Object matching data:
◇ ◇ ◇
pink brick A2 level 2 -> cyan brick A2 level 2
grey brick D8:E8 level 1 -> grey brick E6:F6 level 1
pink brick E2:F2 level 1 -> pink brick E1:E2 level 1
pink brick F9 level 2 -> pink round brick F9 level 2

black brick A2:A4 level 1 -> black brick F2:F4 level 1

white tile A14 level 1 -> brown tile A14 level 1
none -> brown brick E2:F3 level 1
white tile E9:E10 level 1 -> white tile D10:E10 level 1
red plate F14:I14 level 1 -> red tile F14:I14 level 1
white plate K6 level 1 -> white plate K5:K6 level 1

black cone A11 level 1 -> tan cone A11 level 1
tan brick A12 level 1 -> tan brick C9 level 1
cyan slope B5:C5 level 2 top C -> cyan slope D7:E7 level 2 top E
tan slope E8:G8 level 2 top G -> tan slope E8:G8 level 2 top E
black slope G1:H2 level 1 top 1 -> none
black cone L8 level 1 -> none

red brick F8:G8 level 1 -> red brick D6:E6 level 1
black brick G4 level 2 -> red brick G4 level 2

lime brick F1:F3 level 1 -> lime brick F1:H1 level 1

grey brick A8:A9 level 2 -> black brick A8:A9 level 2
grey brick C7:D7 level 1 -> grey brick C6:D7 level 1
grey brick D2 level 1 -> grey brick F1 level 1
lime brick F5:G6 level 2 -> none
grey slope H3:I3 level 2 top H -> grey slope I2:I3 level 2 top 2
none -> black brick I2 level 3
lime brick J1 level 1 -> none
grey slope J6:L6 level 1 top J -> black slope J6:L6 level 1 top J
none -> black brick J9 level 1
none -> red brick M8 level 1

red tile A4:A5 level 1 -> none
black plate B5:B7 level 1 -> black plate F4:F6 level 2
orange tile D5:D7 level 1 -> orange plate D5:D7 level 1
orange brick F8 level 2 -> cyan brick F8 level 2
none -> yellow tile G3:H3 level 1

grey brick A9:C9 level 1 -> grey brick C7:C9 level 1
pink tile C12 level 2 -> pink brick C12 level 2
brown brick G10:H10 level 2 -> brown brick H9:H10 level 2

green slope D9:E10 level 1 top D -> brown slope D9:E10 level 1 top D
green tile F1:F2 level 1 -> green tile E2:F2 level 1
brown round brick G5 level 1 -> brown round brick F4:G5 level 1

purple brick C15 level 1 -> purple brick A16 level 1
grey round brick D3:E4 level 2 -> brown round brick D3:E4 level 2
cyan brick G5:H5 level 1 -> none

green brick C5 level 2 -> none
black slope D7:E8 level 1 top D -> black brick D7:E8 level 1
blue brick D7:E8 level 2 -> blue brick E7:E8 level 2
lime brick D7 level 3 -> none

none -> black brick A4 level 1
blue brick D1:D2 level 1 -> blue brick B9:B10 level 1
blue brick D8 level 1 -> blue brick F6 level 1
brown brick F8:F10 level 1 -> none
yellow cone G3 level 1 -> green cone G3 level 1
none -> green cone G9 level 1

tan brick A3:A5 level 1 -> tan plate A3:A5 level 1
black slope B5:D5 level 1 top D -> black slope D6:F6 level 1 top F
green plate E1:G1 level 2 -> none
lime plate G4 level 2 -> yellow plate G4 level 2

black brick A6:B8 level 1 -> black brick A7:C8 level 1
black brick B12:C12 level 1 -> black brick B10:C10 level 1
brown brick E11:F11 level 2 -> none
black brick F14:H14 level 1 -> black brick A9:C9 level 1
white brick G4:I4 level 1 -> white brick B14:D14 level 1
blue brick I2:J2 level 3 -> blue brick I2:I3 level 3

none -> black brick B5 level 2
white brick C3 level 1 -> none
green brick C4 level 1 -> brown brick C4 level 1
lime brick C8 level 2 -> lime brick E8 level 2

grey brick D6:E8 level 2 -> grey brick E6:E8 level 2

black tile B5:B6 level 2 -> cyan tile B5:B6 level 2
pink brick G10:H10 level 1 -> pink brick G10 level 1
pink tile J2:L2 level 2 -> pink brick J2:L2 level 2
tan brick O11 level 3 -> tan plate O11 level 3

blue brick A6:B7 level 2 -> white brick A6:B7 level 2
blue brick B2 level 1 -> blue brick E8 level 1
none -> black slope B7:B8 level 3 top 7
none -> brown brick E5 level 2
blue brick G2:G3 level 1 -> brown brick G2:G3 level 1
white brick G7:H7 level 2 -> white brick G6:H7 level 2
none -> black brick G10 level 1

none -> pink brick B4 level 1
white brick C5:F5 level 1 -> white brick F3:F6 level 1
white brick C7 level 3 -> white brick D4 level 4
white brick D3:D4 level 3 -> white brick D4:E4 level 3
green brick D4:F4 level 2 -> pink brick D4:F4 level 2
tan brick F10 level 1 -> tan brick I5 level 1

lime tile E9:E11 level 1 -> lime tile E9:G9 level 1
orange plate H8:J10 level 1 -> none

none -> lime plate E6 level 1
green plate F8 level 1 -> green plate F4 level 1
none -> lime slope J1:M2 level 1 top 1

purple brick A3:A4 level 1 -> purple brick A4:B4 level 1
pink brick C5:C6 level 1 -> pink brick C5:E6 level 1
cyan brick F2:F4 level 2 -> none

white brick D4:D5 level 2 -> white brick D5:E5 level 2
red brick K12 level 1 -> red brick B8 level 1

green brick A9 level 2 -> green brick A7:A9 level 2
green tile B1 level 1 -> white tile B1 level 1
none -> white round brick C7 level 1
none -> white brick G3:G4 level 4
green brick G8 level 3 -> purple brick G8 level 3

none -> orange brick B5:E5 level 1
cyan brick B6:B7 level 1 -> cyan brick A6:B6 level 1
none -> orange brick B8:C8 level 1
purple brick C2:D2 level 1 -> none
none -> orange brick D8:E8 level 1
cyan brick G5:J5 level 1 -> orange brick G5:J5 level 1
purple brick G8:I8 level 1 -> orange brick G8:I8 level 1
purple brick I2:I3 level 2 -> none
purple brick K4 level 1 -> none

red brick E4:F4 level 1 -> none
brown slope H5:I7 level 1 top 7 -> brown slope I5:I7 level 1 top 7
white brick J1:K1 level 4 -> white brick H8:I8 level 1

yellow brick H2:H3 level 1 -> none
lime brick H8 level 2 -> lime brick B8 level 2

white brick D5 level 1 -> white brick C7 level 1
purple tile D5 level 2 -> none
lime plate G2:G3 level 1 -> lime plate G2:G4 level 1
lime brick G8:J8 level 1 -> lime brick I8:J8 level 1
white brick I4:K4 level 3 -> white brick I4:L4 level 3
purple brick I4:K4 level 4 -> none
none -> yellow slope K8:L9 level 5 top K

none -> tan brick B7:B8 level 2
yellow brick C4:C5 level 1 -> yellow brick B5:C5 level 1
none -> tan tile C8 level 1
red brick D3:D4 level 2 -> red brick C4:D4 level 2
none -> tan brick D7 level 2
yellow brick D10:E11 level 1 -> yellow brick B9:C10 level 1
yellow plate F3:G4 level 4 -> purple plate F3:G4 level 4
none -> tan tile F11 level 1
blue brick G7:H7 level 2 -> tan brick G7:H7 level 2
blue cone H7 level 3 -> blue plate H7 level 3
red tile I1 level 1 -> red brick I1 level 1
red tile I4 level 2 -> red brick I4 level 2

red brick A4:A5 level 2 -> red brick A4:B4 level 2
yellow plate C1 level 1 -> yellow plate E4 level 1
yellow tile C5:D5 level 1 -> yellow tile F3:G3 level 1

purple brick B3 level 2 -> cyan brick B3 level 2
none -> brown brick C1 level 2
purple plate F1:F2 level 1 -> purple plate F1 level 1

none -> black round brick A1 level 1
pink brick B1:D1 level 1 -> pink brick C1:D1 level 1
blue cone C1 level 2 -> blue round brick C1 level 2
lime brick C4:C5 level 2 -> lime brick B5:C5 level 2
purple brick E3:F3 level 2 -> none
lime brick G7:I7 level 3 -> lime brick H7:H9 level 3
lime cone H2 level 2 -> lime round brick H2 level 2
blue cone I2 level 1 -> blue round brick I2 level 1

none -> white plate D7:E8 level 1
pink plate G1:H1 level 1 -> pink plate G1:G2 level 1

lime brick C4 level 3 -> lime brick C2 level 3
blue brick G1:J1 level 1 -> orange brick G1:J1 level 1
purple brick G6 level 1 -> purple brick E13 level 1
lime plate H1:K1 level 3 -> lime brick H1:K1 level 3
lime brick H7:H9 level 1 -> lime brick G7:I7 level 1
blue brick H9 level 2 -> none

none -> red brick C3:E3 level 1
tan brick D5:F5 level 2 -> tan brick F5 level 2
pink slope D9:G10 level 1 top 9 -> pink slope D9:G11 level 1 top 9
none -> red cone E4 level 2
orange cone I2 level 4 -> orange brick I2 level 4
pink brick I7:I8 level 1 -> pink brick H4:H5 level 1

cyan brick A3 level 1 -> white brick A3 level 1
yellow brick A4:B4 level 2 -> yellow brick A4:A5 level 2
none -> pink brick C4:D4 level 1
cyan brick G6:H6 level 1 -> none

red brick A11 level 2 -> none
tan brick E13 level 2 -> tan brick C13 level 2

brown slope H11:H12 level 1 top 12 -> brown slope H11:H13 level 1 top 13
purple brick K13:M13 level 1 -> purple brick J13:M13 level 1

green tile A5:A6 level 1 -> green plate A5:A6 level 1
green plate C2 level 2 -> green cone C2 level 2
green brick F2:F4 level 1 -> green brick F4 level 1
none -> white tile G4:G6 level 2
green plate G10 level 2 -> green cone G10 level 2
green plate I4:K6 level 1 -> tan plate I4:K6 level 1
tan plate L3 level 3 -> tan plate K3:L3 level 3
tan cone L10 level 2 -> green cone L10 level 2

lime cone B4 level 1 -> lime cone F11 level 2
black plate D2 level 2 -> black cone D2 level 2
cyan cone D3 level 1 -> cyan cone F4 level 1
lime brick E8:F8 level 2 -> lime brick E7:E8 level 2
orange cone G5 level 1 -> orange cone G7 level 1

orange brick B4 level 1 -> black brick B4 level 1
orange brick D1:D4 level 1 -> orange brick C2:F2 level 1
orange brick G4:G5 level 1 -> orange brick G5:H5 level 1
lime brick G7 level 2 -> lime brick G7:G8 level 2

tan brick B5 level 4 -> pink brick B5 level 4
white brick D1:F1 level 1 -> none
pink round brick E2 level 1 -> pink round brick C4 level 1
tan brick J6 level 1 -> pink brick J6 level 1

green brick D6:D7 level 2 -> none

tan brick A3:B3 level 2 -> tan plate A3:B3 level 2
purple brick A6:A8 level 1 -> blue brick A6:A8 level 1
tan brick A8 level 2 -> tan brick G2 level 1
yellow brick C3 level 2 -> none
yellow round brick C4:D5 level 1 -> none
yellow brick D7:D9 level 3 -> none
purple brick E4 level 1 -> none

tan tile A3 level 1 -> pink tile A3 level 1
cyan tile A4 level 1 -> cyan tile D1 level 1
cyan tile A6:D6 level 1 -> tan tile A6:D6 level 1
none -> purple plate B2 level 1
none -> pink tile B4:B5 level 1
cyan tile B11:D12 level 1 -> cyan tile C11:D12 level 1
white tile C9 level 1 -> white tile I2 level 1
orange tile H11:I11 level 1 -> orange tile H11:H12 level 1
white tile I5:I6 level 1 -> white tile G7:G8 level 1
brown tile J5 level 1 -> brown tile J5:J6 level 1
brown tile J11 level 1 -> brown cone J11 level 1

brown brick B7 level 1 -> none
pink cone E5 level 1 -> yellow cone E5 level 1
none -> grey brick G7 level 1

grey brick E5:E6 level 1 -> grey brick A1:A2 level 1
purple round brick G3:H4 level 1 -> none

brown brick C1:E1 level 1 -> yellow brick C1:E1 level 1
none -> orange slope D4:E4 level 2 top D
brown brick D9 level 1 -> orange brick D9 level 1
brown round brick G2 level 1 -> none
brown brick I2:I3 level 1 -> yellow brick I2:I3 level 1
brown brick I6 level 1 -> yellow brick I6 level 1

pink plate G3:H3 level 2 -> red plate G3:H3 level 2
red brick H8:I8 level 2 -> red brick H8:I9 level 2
◇ ◇ ◇
**WHAT IS NEEDED**
Copy only this part of the entries above: the line with "cyan brick G5:H5 level 1 -> none", the line with "none -> pink brick B4 level 1", and the lines between, all exactly as written.

**WRITTEN REPLY**
cyan brick G5:H5 level 1 -> none

green brick C5 level 2 -> none
black slope D7:E8 level 1 top D -> black brick D7:E8 level 1
blue brick D7:E8 level 2 -> blue brick E7:E8 level 2
lime brick D7 level 3 -> none

none -> black brick A4 level 1
blue brick D1:D2 level 1 -> blue brick B9:B10 level 1
blue brick D8 level 1 -> blue brick F6 level 1
brown brick F8:F10 level 1 -> none
yellow cone G3 level 1 -> green cone G3 level 1
none -> green cone G9 level 1

tan brick A3:A5 level 1 -> tan plate A3:A5 level 1
black slope B5:D5 level 1 top D -> black slope D6:F6 level 1 top F
green plate E1:G1 level 2 -> none
lime plate G4 level 2 -> yellow plate G4 level 2

black brick A6:B8 level 1 -> black brick A7:C8 level 1
black brick B12:C12 level 1 -> black brick B10:C10 level 1
brown brick E11:F11 level 2 -> none
black brick F14:H14 level 1 -> black brick A9:C9 level 1
white brick G4:I4 level 1 -> white brick B14:D14 level 1
blue brick I2:J2 level 3 -> blue brick I2:I3 level 3

none -> black brick B5 level 2
white brick C3 level 1 -> none
green brick C4 level 1 -> brown brick C4 level 1
lime brick C8 level 2 -> lime brick E8 level 2

grey brick D6:E8 level 2 -> grey brick E6:E8 level 2

black tile B5:B6 level 2 -> cyan tile B5:B6 level 2
pink brick G10:H10 level 1 -> pink brick G10 level 1
pink tile J2:L2 level 2 -> pink brick J2:L2 level 2
tan brick O11 level 3 -> tan plate O11 level 3

blue brick A6:B7 level 2 -> white brick A6:B7 level 2
blue brick B2 level 1 -> blue brick E8 level 1
none -> black slope B7:B8 level 3 top 7
none -> brown brick E5 level 2
blue brick G2:G3 level 1 -> brown brick G2:G3 level 1
white brick G7:H7 level 2 -> white brick G6:H7 level 2
none -> black brick G10 level 1

none -> pink brick B4 level 1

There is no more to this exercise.